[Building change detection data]
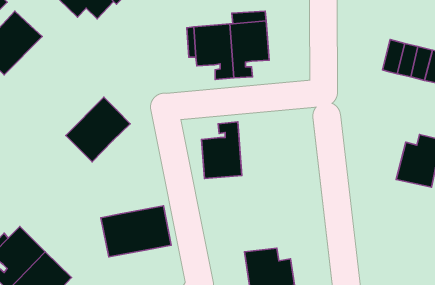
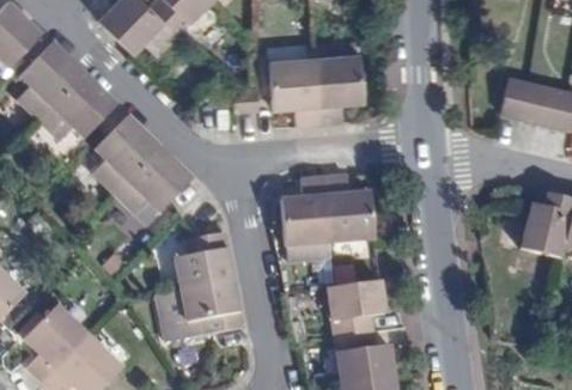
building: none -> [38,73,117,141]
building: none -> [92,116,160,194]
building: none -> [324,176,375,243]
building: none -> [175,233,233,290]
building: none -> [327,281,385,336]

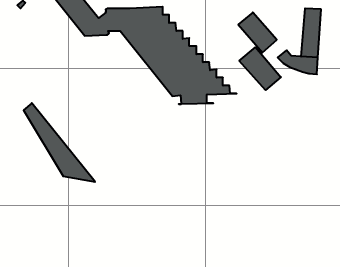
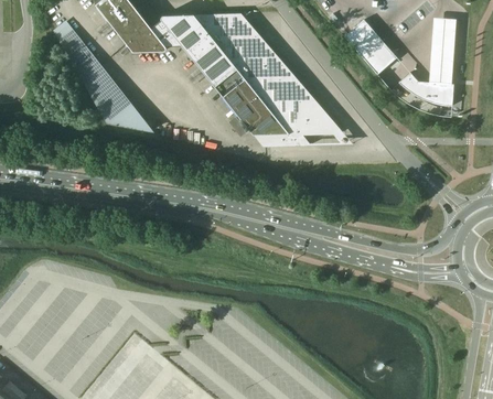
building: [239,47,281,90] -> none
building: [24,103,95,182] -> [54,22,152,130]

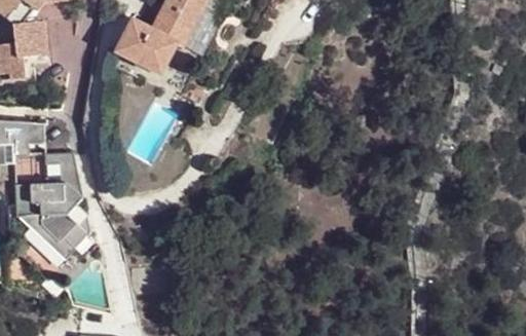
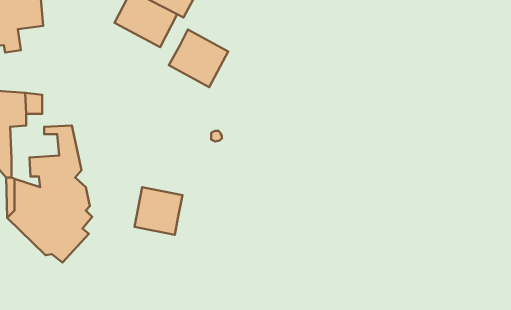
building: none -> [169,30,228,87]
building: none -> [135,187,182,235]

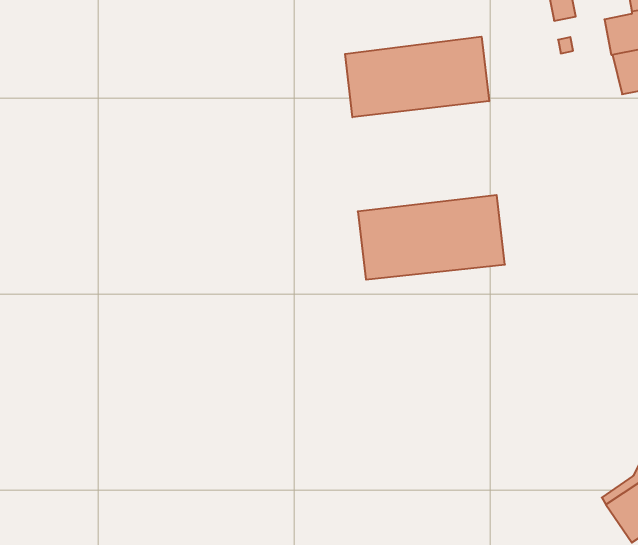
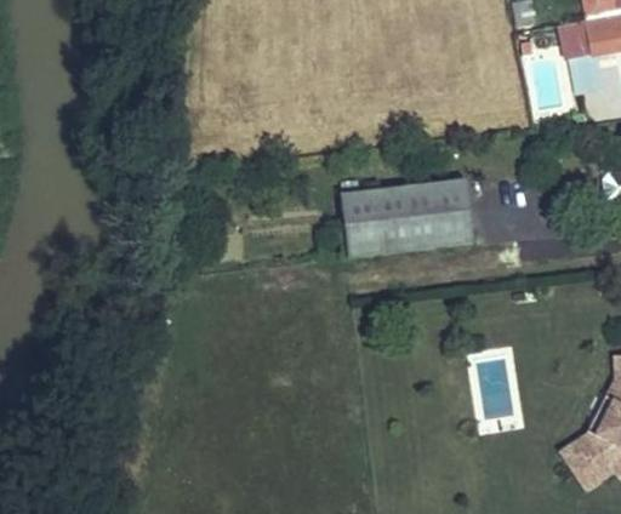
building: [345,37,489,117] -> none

---

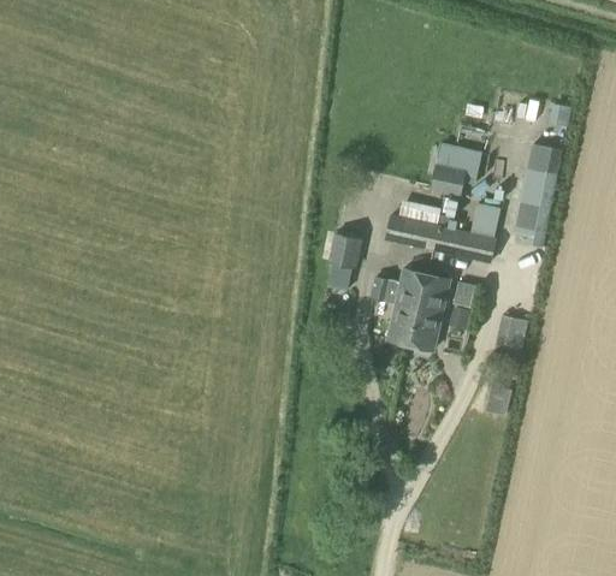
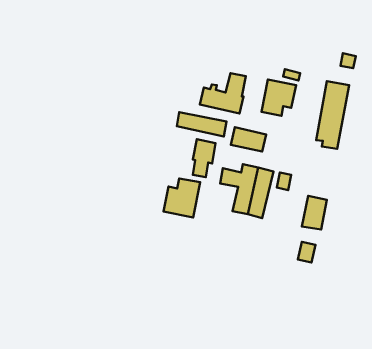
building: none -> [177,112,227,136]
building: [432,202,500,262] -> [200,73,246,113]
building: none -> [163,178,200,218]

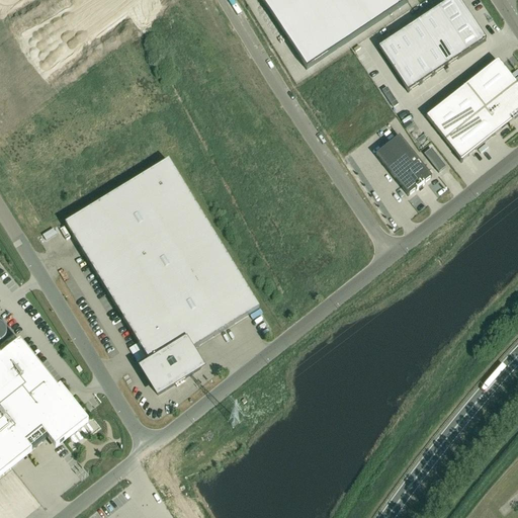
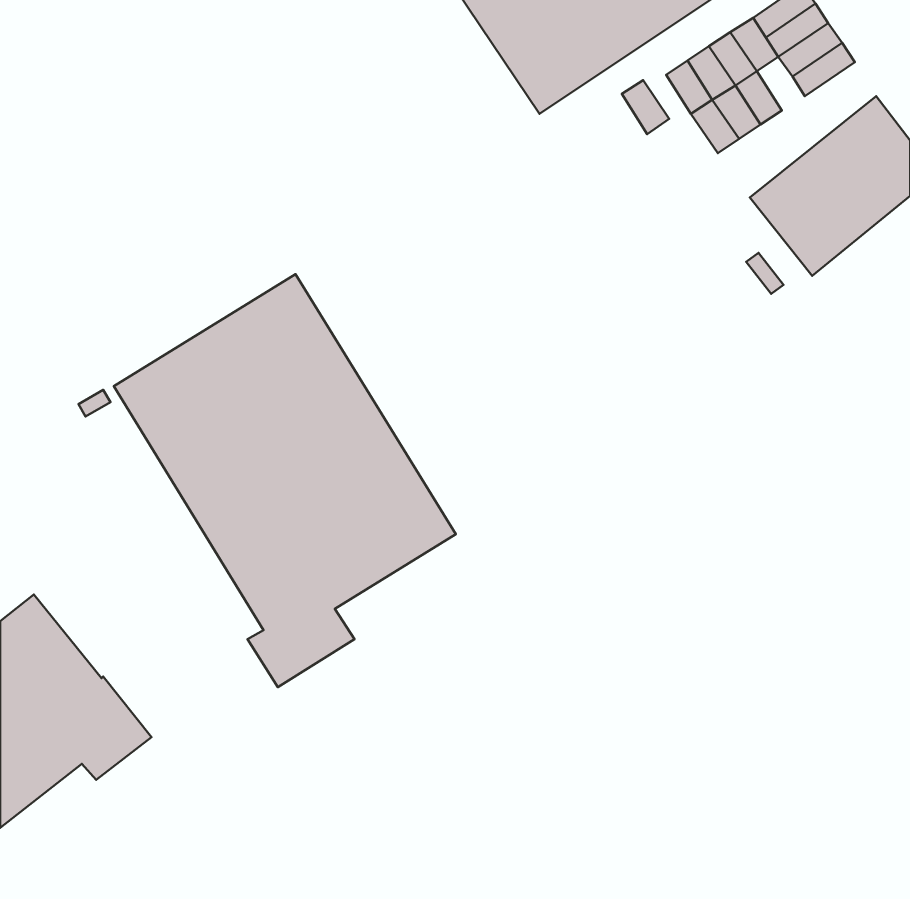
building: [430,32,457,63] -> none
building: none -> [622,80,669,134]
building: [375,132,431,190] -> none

* _YOUR ASSIGNMENT_
Only one stretch of the records above is wanted: the lines between the one holding "building: none -> [622,80,669,134]" and the one holding "building: [375,132,431,190] -> none", inclusive, reproduced exactly.

* _RESULT OF THIS EXERCISE_
building: none -> [622,80,669,134]
building: [375,132,431,190] -> none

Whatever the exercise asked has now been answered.